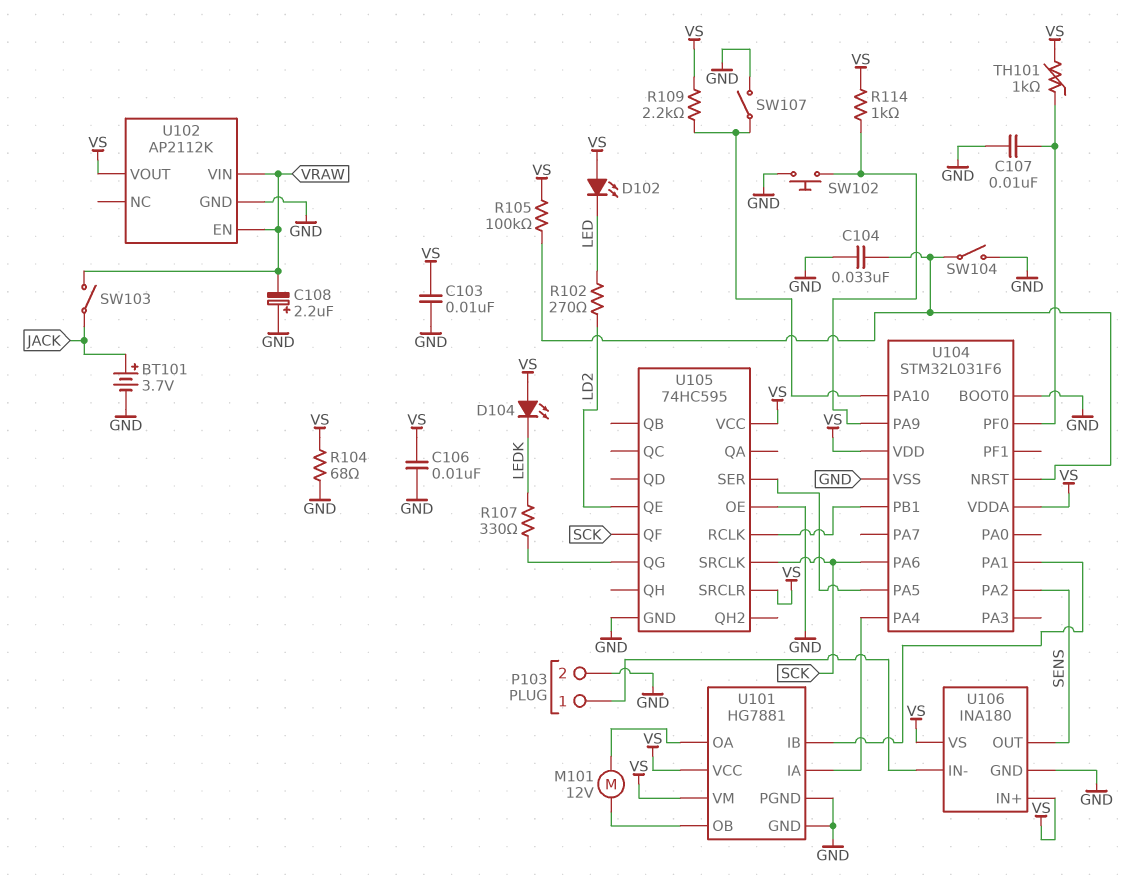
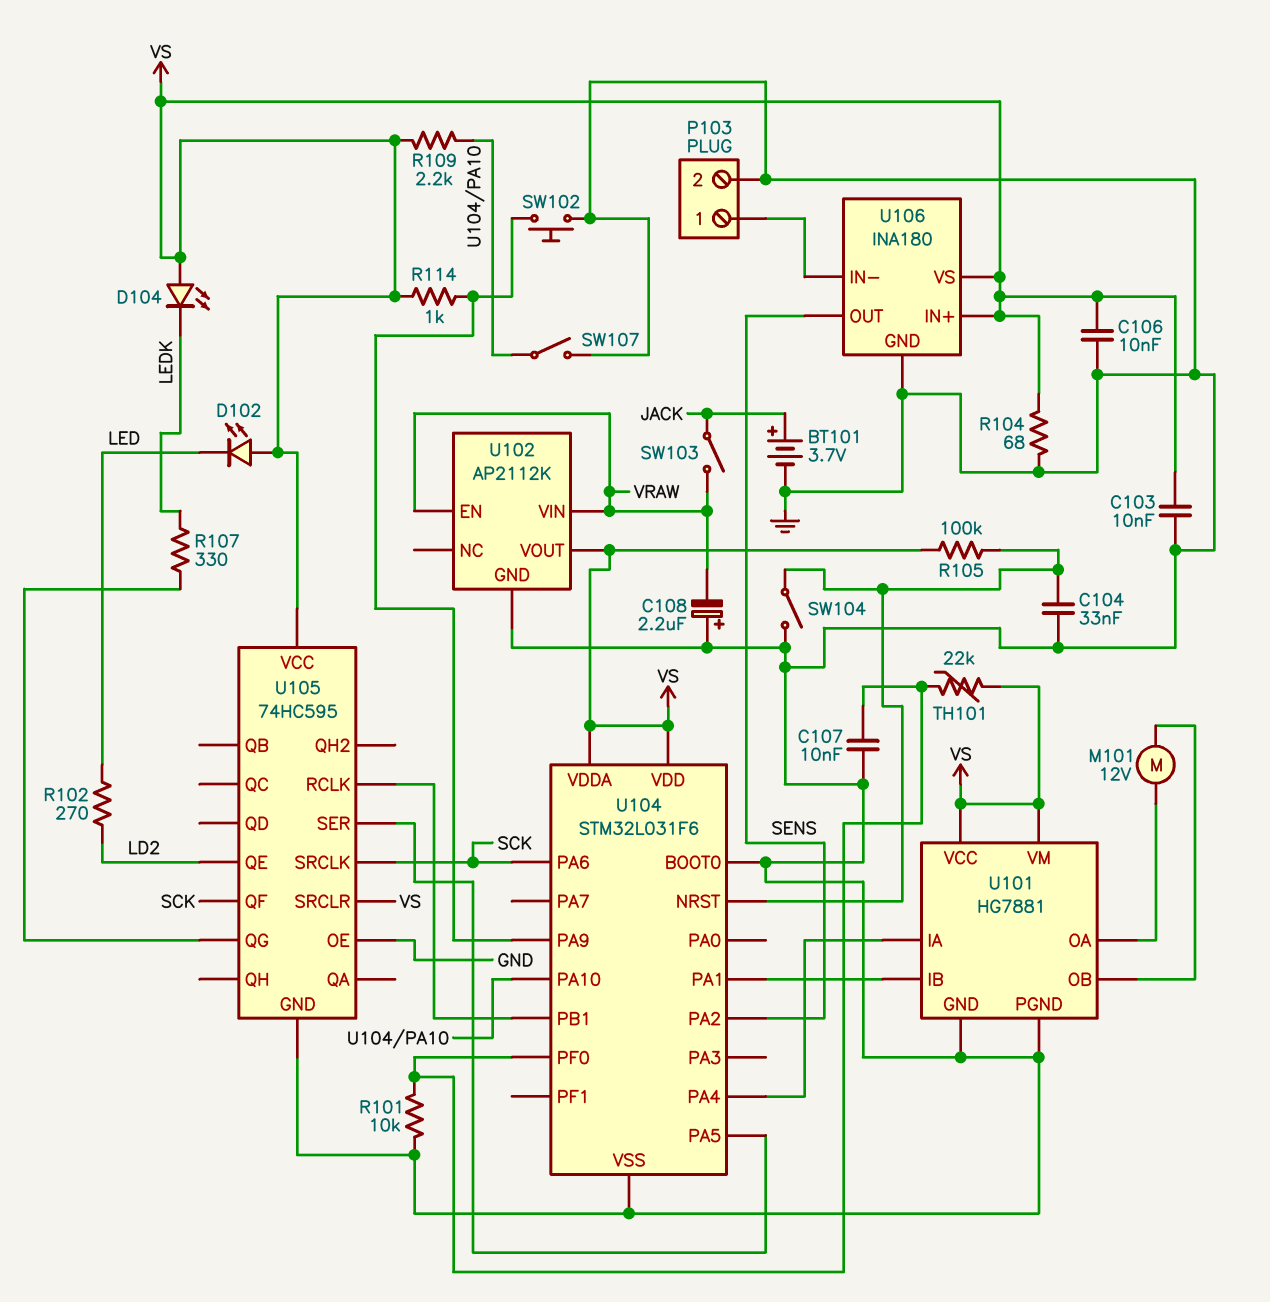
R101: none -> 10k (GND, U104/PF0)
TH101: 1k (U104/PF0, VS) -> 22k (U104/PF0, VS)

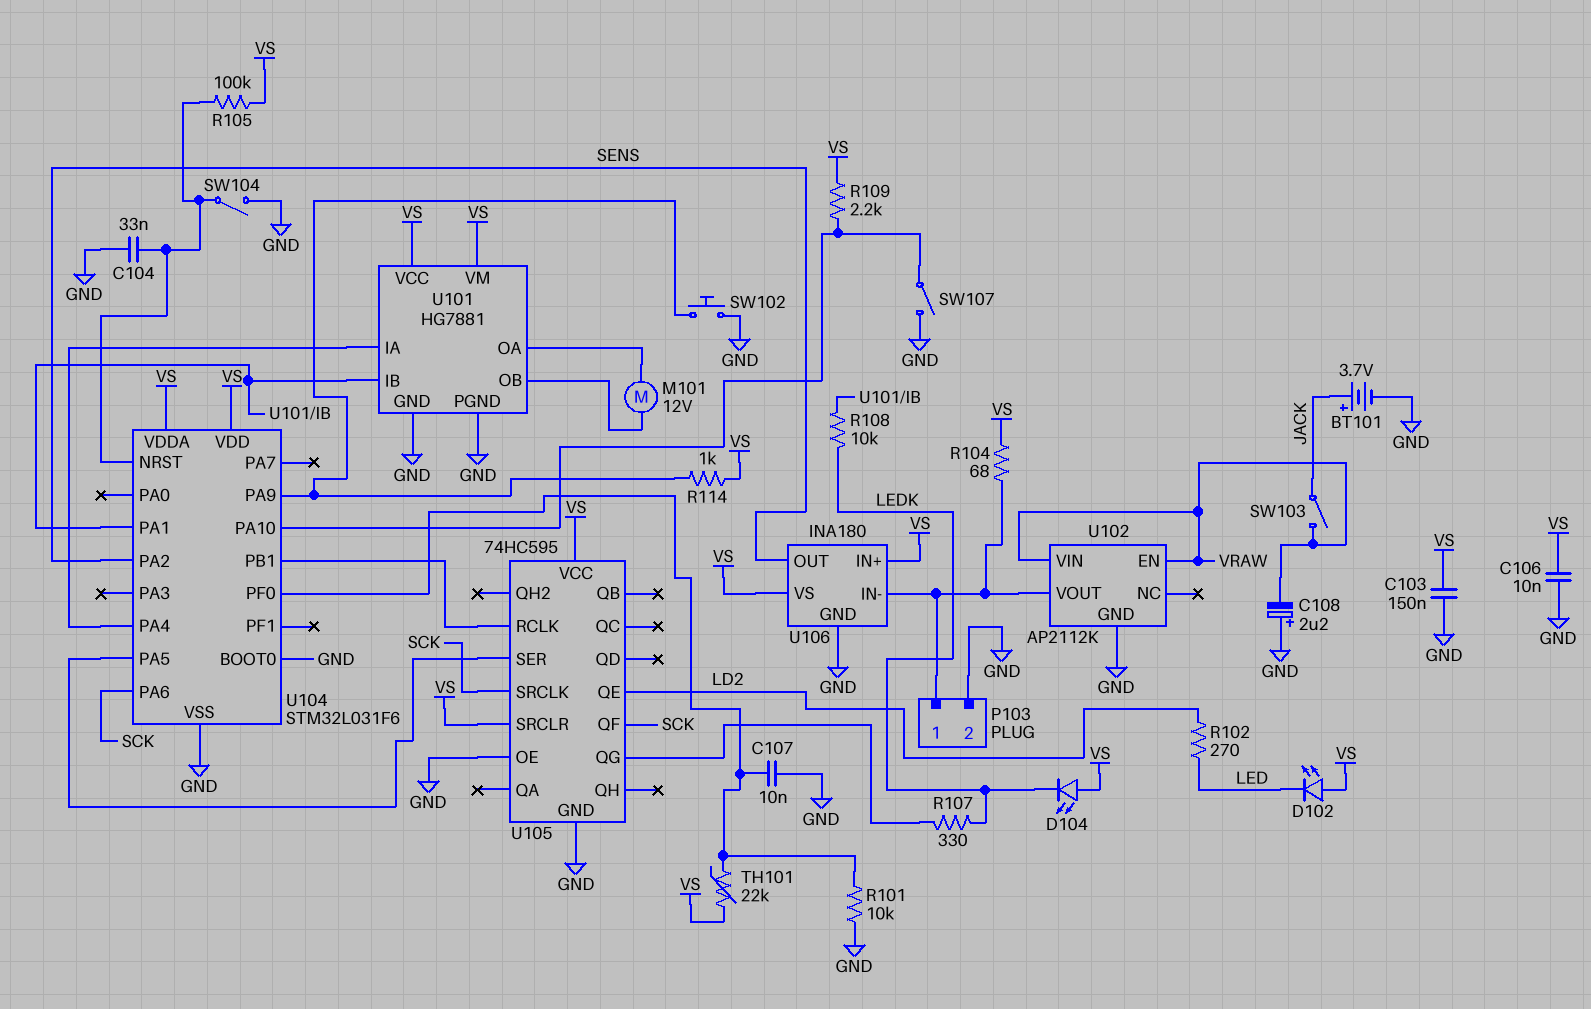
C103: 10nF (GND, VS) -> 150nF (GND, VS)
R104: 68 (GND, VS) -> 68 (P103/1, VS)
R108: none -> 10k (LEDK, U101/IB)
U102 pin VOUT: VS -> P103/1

**How to complete this task**
Within the listing above, how many lines hold the string "none"? Answer with the number only.

**Answer box**
2